(Coordinate-based object records)

◇ ◇ ◇ ◇

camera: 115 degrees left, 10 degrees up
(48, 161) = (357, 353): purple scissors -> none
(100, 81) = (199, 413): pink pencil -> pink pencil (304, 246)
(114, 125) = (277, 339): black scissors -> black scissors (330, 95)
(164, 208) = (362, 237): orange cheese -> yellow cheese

◇ ◇ ◇ ◇

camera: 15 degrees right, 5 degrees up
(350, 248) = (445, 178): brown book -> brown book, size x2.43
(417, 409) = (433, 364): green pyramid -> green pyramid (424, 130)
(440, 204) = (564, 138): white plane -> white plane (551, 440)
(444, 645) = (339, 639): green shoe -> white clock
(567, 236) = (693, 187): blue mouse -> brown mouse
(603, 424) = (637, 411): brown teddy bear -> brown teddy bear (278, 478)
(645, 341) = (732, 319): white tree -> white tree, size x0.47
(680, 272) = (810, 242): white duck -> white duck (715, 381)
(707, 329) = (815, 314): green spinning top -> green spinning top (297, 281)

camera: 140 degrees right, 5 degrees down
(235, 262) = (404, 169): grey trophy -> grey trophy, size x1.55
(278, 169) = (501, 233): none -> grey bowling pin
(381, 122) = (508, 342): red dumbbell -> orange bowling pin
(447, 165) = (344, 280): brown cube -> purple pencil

◇ ◇ ◇ ◇

# AIM OF THE EXERCISE
Go through the records and copy each line with "scissors" in it.

# TASK OUTPUT
(48, 161) = (357, 353): purple scissors -> none
(114, 125) = (277, 339): black scissors -> black scissors (330, 95)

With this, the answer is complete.